Work instructions —
Transcribe exactly the line containing "turquoise watering can: none" and every line after it, through the end of the records below.

Given records —
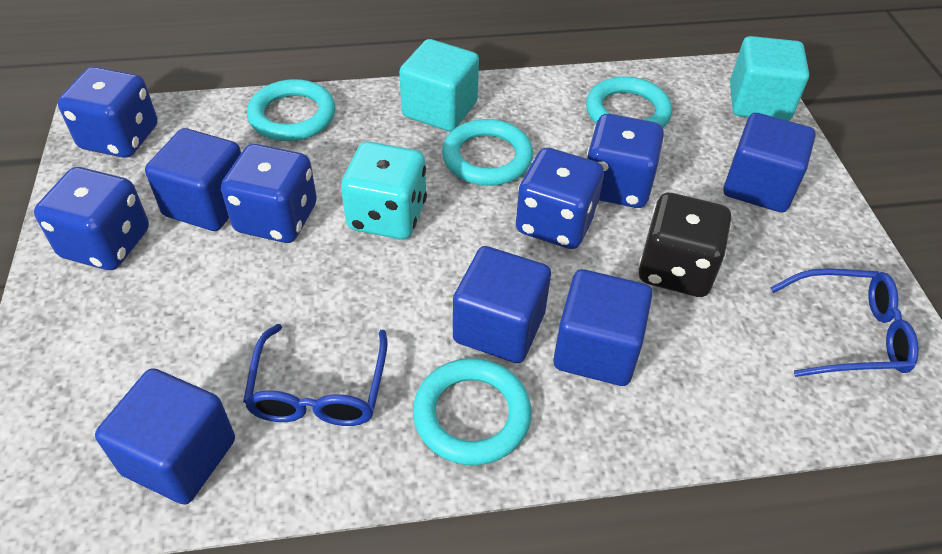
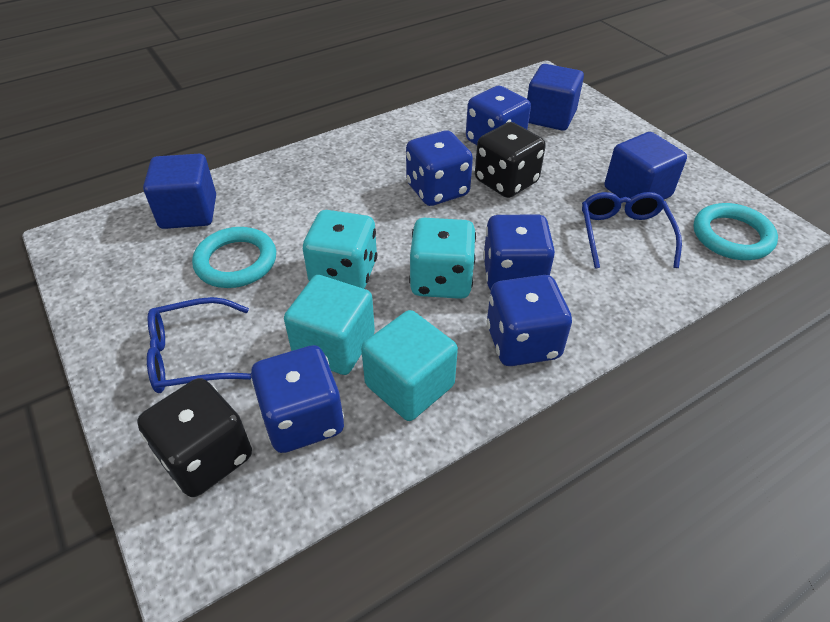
black dice: [638,193,732,297] = 1 -> [137,378,252,497] [475,122,546,198] = 2
blue cube: [95,368,235,505] [145,128,241,231] [453,246,551,363] [553,269,652,386] [723,113,816,212] = 5 -> [143,154,216,229] [527,64,584,131] [604,132,687,203] = 3
turquoise dice: [341,142,427,240] = 1 -> [303,210,377,289] [409,218,476,299] = 2
turquoise ring: [247,79,335,141] [413,358,532,465] [442,119,533,186] [586,76,672,128] = 4 -> [192,227,276,288] [694,203,778,260] = 2

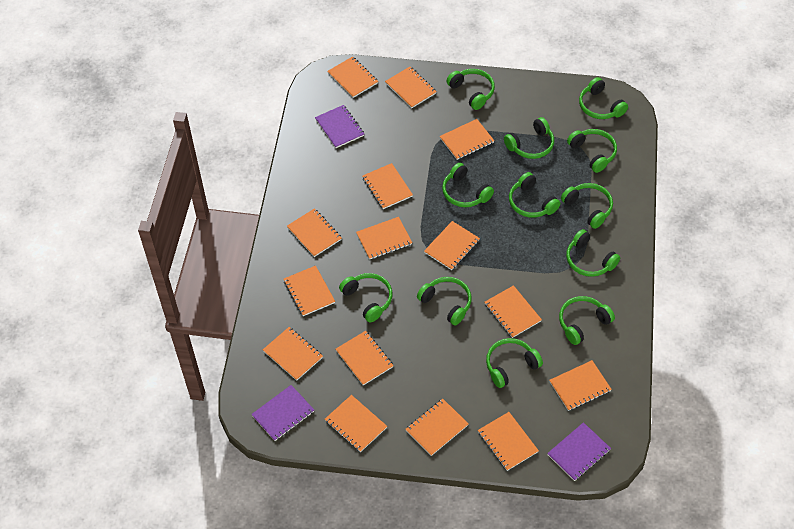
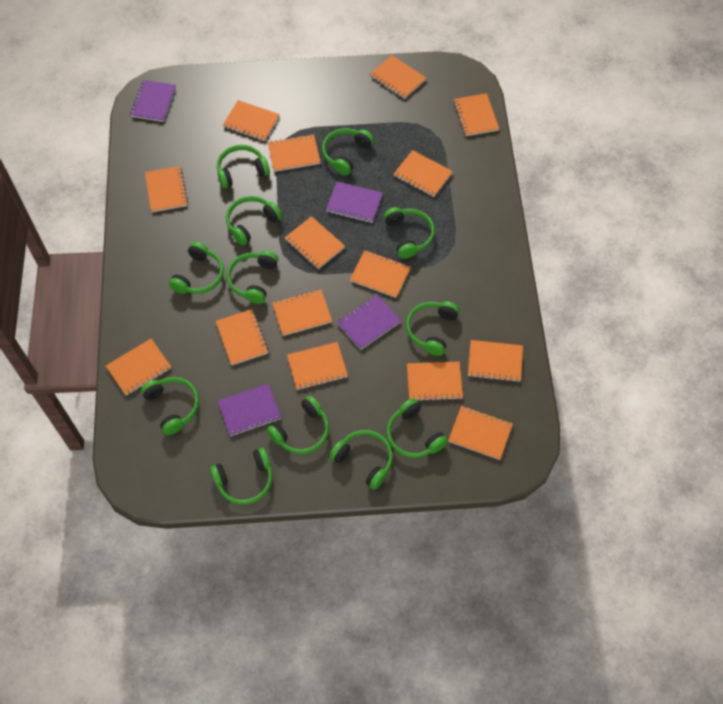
purple notebook: [251,385,314,441] [315,105,364,148] [547,422,611,481] = 3 -> [130,80,176,122] [218,383,281,436] [326,181,383,223] [337,294,401,350] = 4

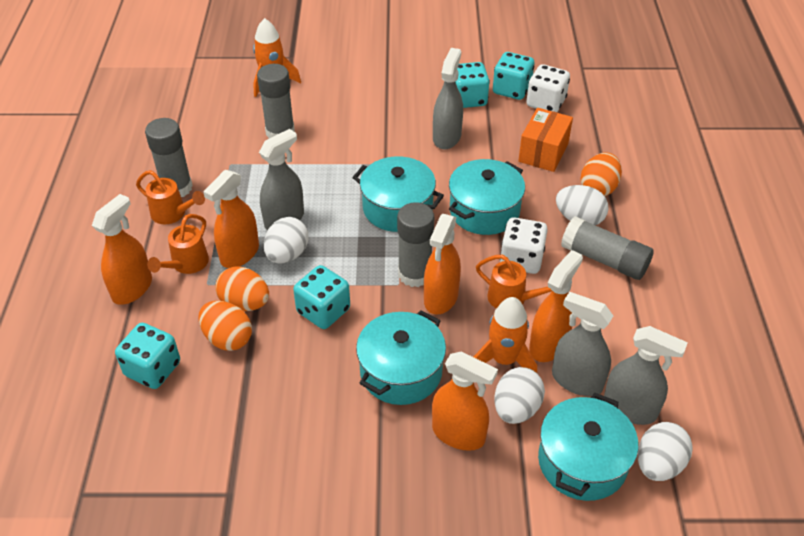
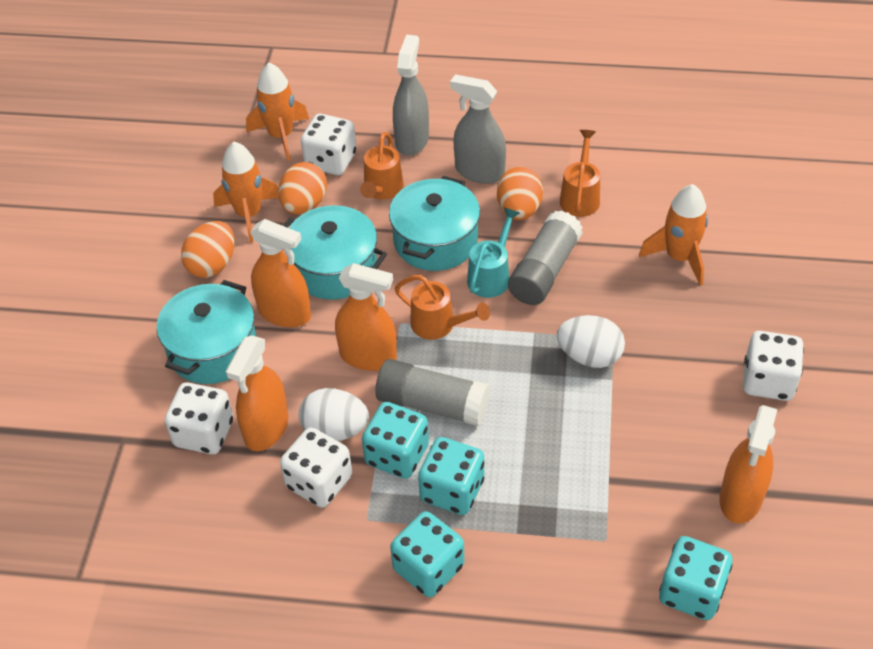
grey glue stick: [145,118,193,197] [257,64,295,139] [397,202,435,287] [561,216,654,280] = 4 -> [375,359,490,426] [508,210,583,305] = 2
grey spray bottle: [259,129,304,230] [433,48,463,149] [552,292,613,396] [604,326,688,425] = 4 -> [393,35,429,156] [450,74,506,184] = 2
orange box: [518,108,573,172] = 1 -> none = 0
orange rocket: [253,18,301,97] [474,297,537,373] = 2 -> [213,142,279,243] [246,63,309,161] [639,184,708,285] = 3
orange spray bottle: [92,194,152,305] [203,170,259,268] [424,214,461,315] [432,351,498,451] [529,250,583,362] = 5 -> [226,335,289,451] [250,219,311,327] [335,263,397,371] [720,405,777,524] = 4
turquoise pot: [352,156,444,232] [356,310,446,405] [449,159,525,235] [538,393,638,501] = 4 -> [157,280,257,384] [283,205,387,300] [389,176,480,271] = 3
turquoise watering can: none = 0 -> [467,207,520,298] = 1
white dice: [500,217,548,274] [526,64,570,112] = 2 -> [165,383,233,454] [280,427,352,508] [301,114,356,175] [743,331,804,401] = 4
white egg: [264,217,309,264] [494,367,545,424] [556,185,609,225] [638,422,692,481] = 4 -> [299,388,369,441] [557,315,625,368] = 2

Solution to this task —
turquoise watering can: none = 0 -> [467,207,520,298] = 1
white dice: [500,217,548,274] [526,64,570,112] = 2 -> [165,383,233,454] [280,427,352,508] [301,114,356,175] [743,331,804,401] = 4
white egg: [264,217,309,264] [494,367,545,424] [556,185,609,225] [638,422,692,481] = 4 -> [299,388,369,441] [557,315,625,368] = 2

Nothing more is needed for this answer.